DESCRIPTION OF THE TASK
The response should consist only of the lines from the one with "L2: 68mH (N8, N36) -> none" to the end of the data below, copied exactly and without pictures.

INPUT DATA
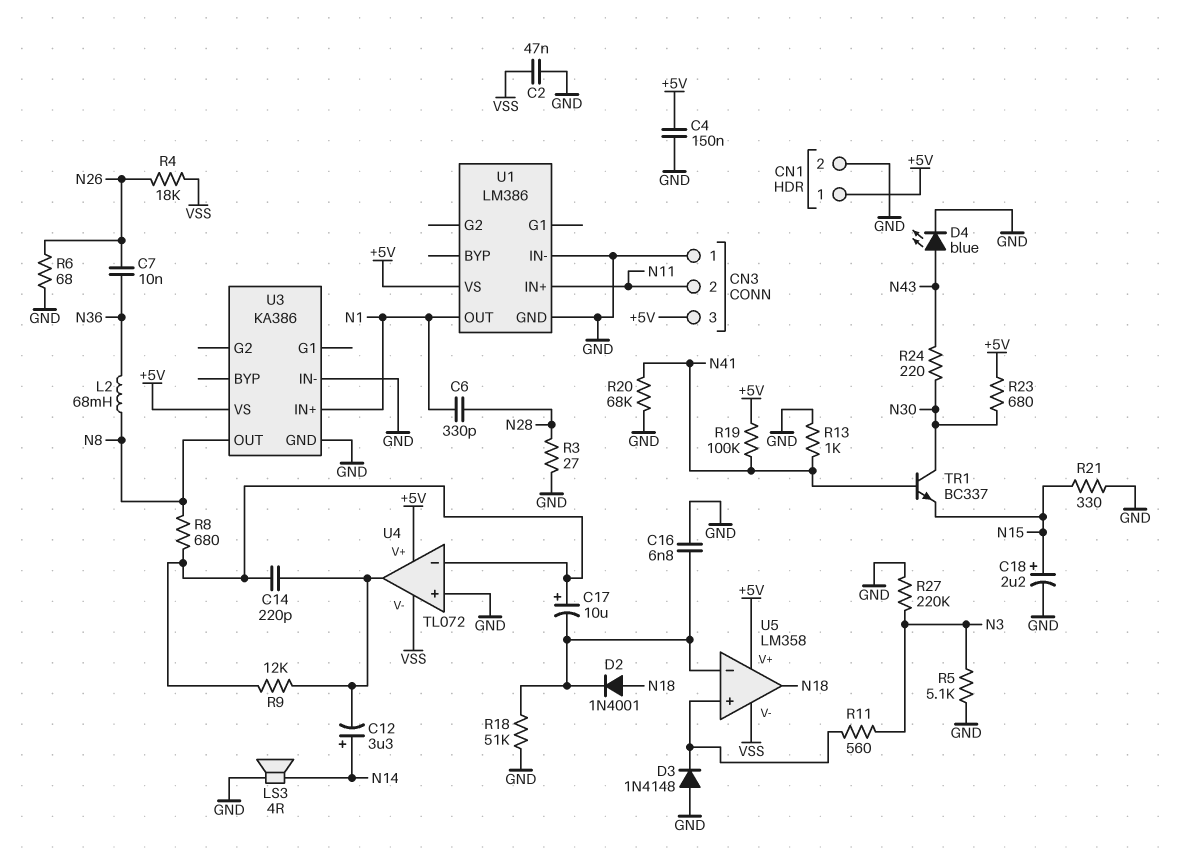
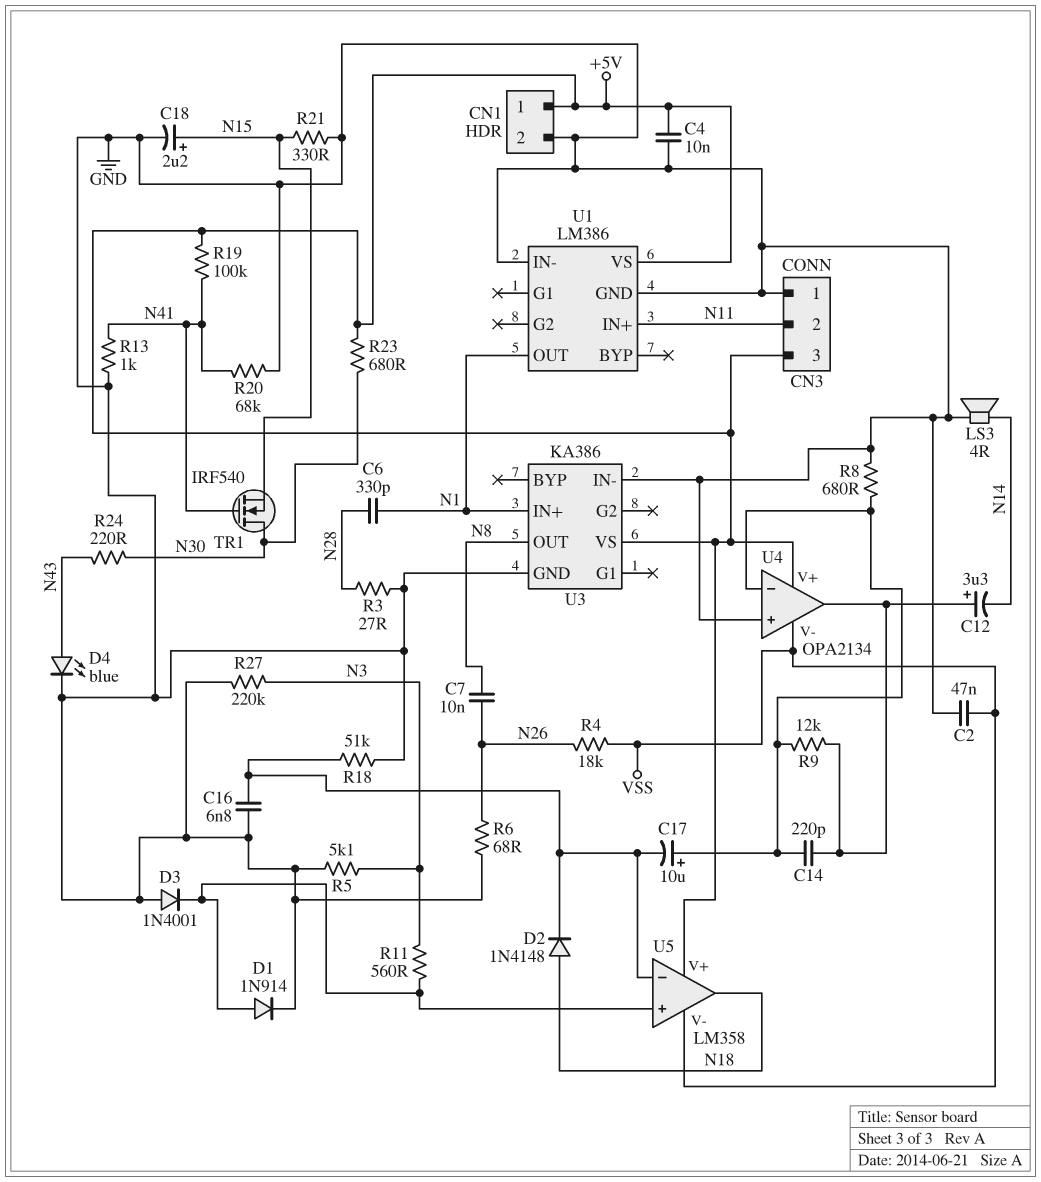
C4: 150nF (+5V, GND) -> 10nF (+5V, GND)
C7: 10nF (N26, N36) -> 10nF (N8, N26)
C12: 3.3uF (plus N14, minus U4/out) -> 3.3uF (plus U4/out, minus N14)
D1: none -> diode 1N914 (A U5/in+, K GND)
D2: diode 1N4001 (A N18, K U5/in-) -> diode 1N4148 (A N18, K U5/in-)
D3: diode 1N4148 (A GND, K U5/in+) -> diode 1N4001 (A GND, K U5/in+)
L2: 68mH (N8, N36) -> none
R8: 680 (N8, U4/in-) -> 680 (GND, U4/in-)
TR1: NPN BC337 (B N41, C N30, E N15) -> NMOS IRF540 (G N41, D N30, S N15)
U4: TL072 -> OPA2134

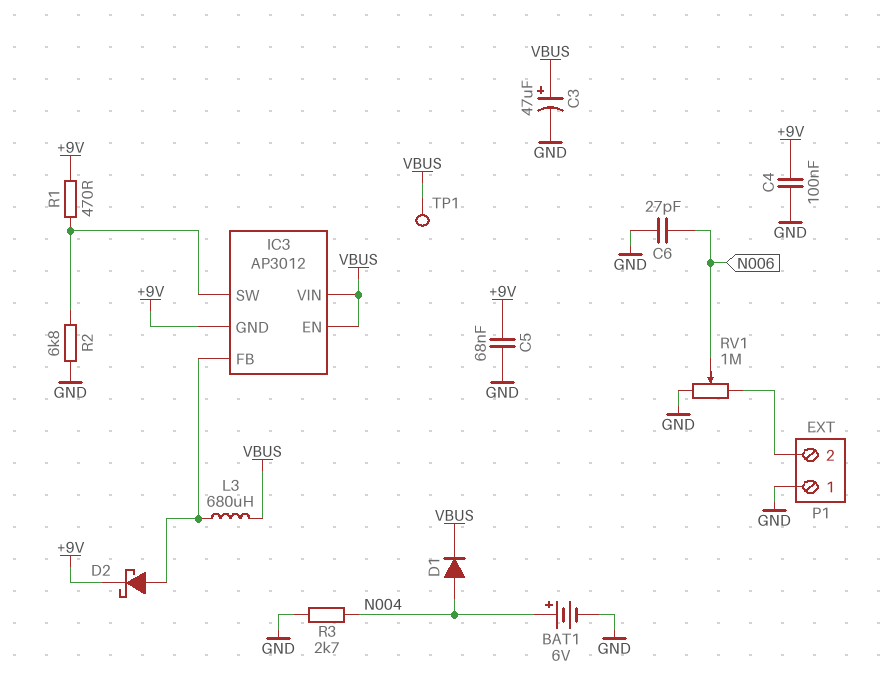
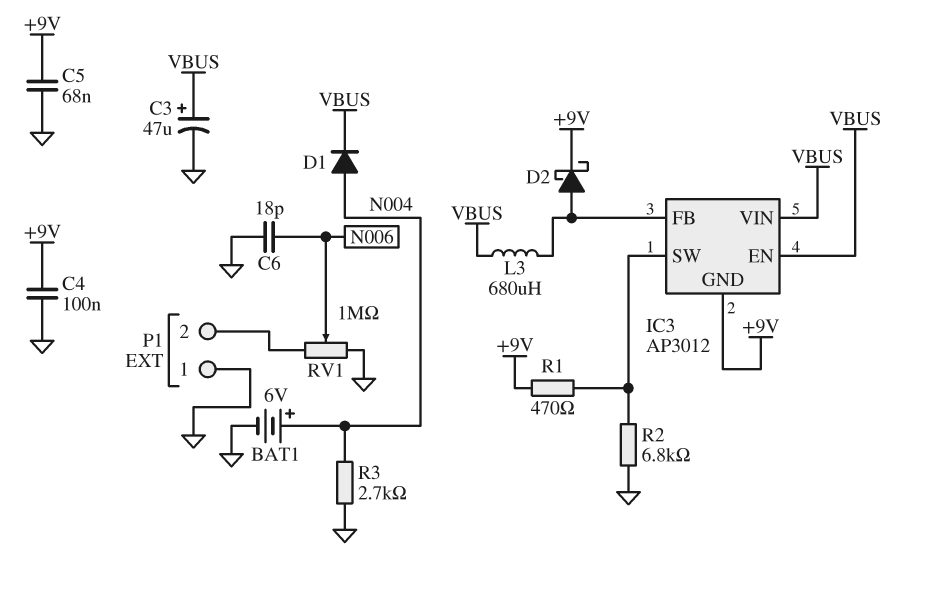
C6: 27pF (GND, N006) -> 18pF (GND, N006)
TP1: test point (VBUS) -> none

TASK RESULT
L2: 68mH (N8, N36) -> none
R8: 680 (N8, U4/in-) -> 680 (GND, U4/in-)
TR1: NPN BC337 (B N41, C N30, E N15) -> NMOS IRF540 (G N41, D N30, S N15)
U4: TL072 -> OPA2134

C6: 27pF (GND, N006) -> 18pF (GND, N006)
TP1: test point (VBUS) -> none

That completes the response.